(Supplied information)
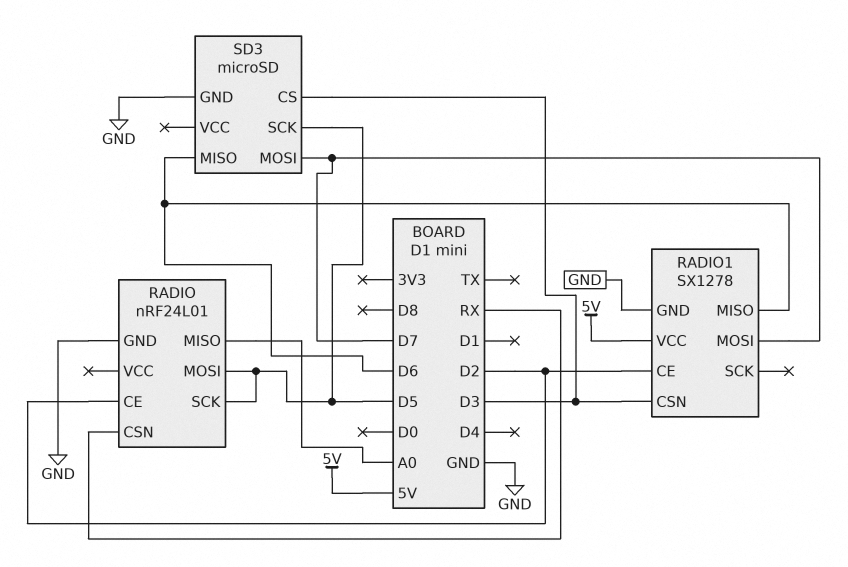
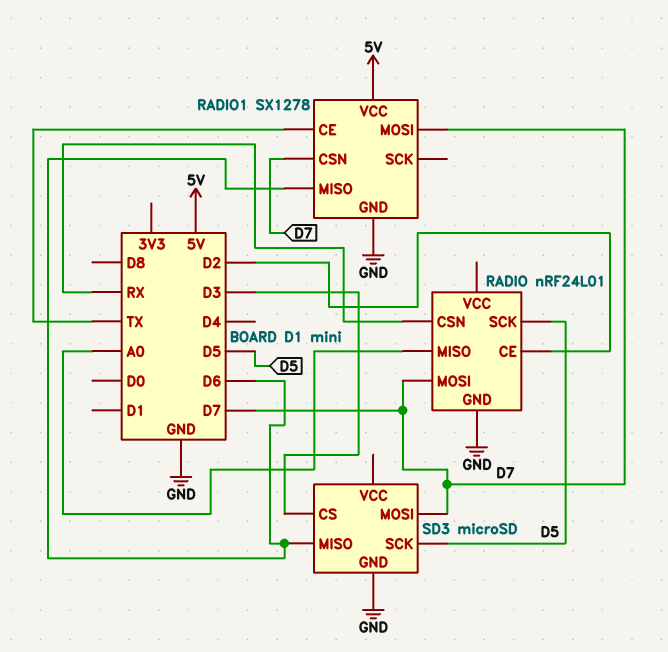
RADIO pin MOSI: D5 -> D7
RADIO1 pin CE: D2 -> TX
RADIO1 pin CSN: D3 -> D7

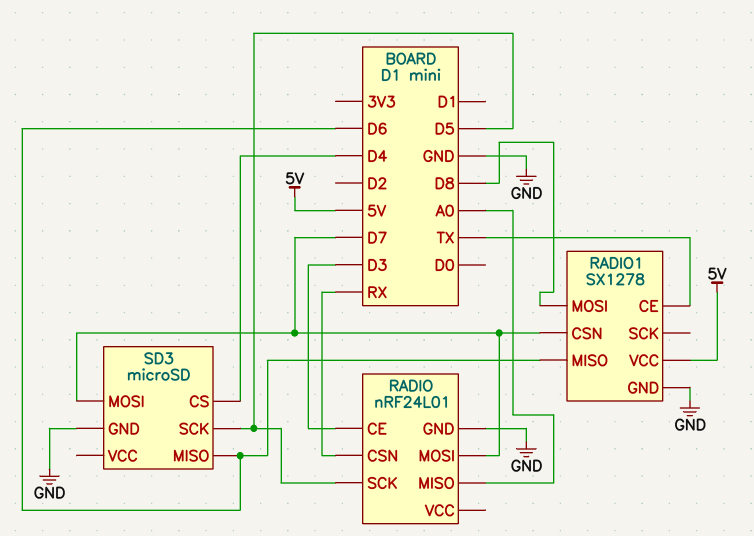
RADIO pin CE: D2 -> D3
RADIO1 pin MOSI: D7 -> D8
SD3 pin CS: D3 -> D4

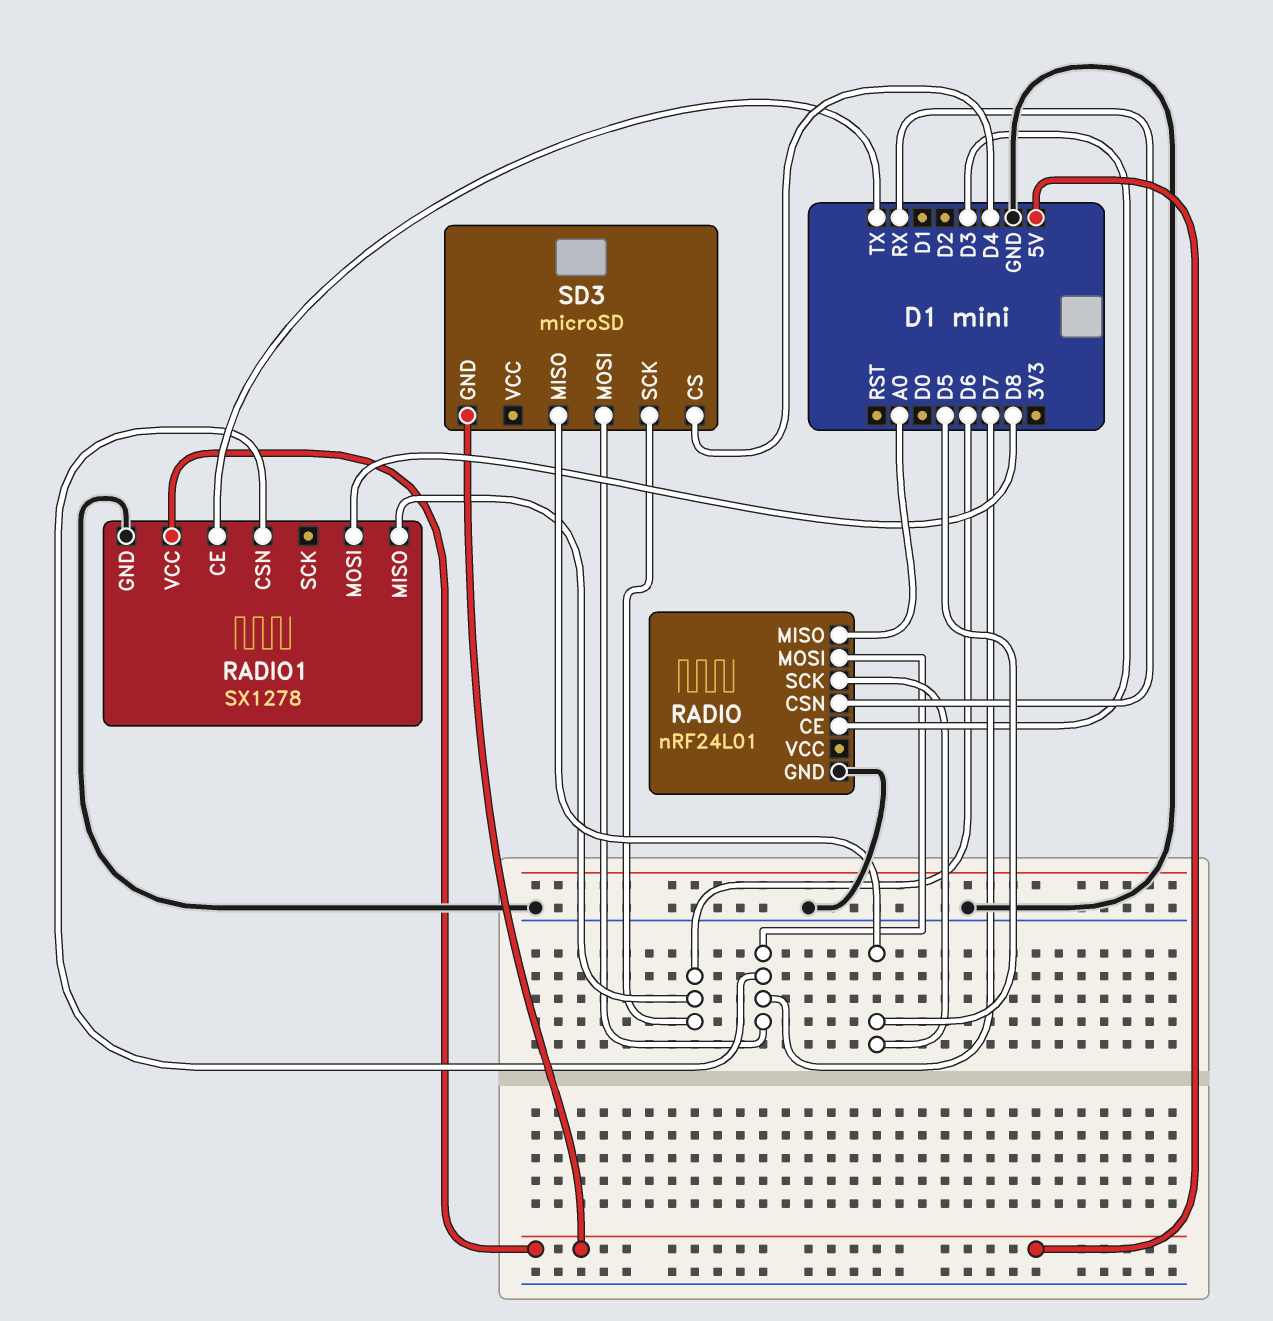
SD3 pin GND: GND -> 5V
SD3 pin MISO: D6 -> D5
SD3 pin SCK: D5 -> D6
(End Supplied information)
Exercise prompt: Omit the pictures, then give all the lines above again exactly.

Solution:
RADIO pin MOSI: D5 -> D7
RADIO1 pin CE: D2 -> TX
RADIO1 pin CSN: D3 -> D7

RADIO pin CE: D2 -> D3
RADIO1 pin MOSI: D7 -> D8
SD3 pin CS: D3 -> D4

SD3 pin GND: GND -> 5V
SD3 pin MISO: D6 -> D5
SD3 pin SCK: D5 -> D6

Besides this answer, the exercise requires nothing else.